╭─ Excerpted records

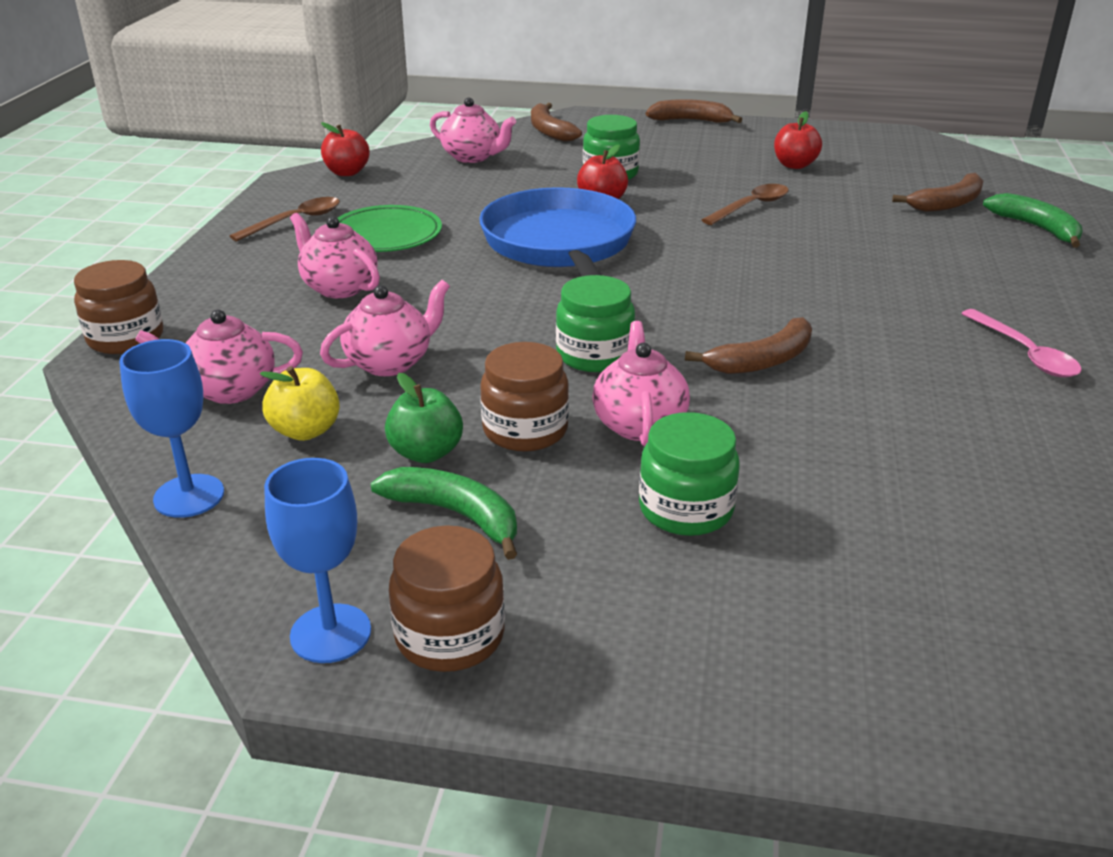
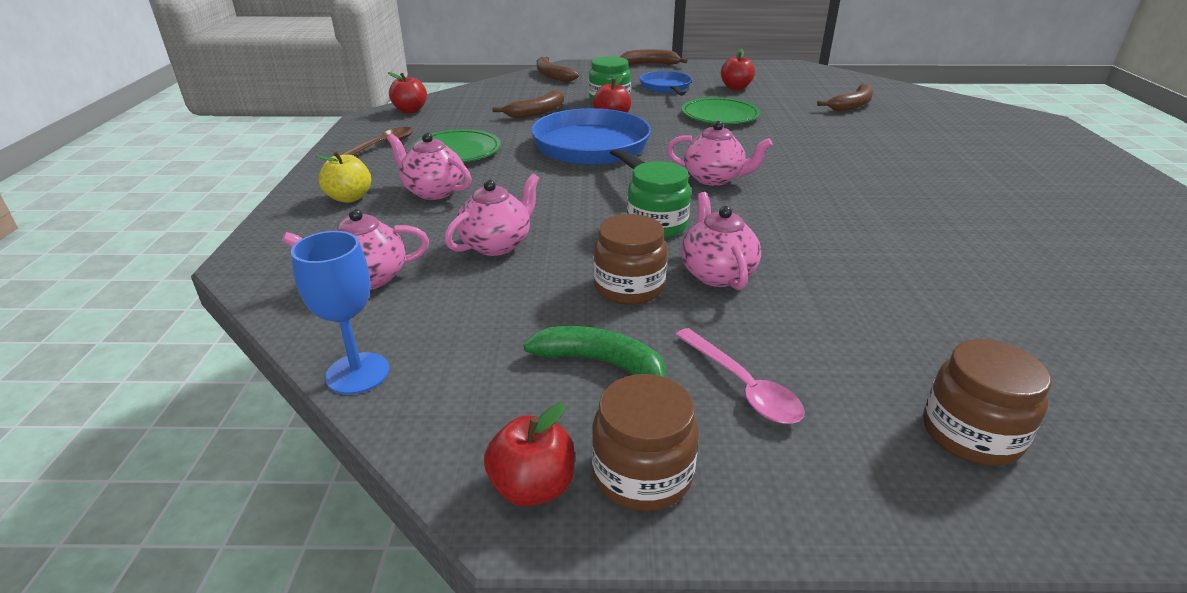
camera: 10 degrees left, 0 degrees up
(126, 338) = (262, 244): brown jar -> brown jar (971, 434)
(305, 431) = (445, 306): yellow apple -> yellow apple (349, 198)
(330, 633) = (533, 487): blue goblet -> red apple
(426, 453) = (555, 314): green apple -> none
(473, 157) = (503, 95): pink teapot -> pink teapot (714, 179)
(686, 509) = (787, 337): green jar -> none
(696, 159) = (666, 87): none -> blue pan
(751, 206) = (720, 115): brown spoon -> green plate
(762, 360) = (784, 218): brown banana -> brown banana (537, 112)
(1024, 353) = (964, 198): pink spoon -> pink spoon (742, 386)
(1037, 228) = (919, 117): green banana -> none

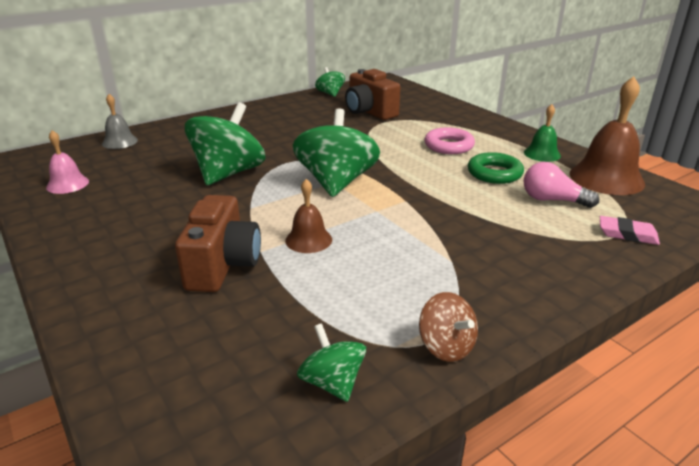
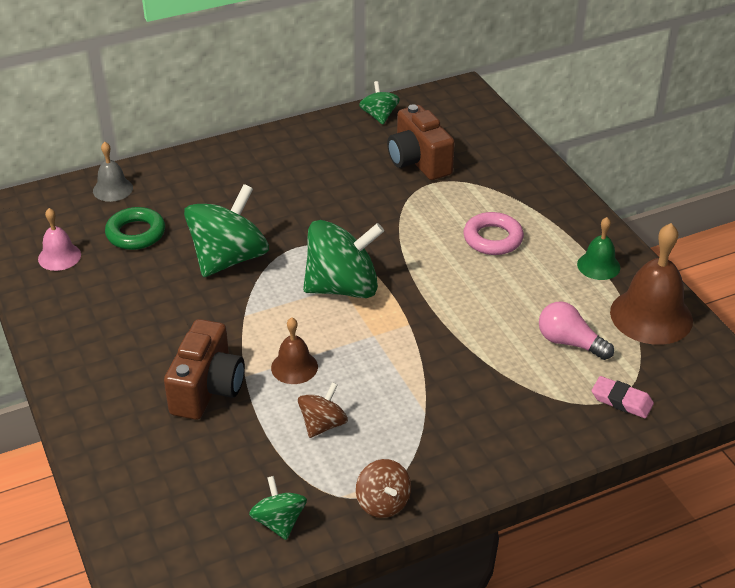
camera: 10 degrees right, 10 degrees up
(336, 183) = (343, 287): green spinning top -> green spinning top turned 60 degrees clockwise
(352, 282) = (323, 424): none -> brown spinning top
(494, 173) = (525, 293): green ring -> green ring (136, 233)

╰─

Required work -
Restate, word for word, each line from the one with "(305, 431) = (445, 306): yellow" to the end of the entries, both included, and keep every picture out.

Expected answer -
(305, 431) = (445, 306): yellow apple -> yellow apple (349, 198)
(330, 633) = (533, 487): blue goblet -> red apple
(426, 453) = (555, 314): green apple -> none
(473, 157) = (503, 95): pink teapot -> pink teapot (714, 179)
(686, 509) = (787, 337): green jar -> none
(696, 159) = (666, 87): none -> blue pan
(751, 206) = (720, 115): brown spoon -> green plate
(762, 360) = (784, 218): brown banana -> brown banana (537, 112)
(1024, 353) = (964, 198): pink spoon -> pink spoon (742, 386)
(1037, 228) = (919, 117): green banana -> none

camera: 10 degrees right, 10 degrees up
(336, 183) = (343, 287): green spinning top -> green spinning top turned 60 degrees clockwise
(352, 282) = (323, 424): none -> brown spinning top
(494, 173) = (525, 293): green ring -> green ring (136, 233)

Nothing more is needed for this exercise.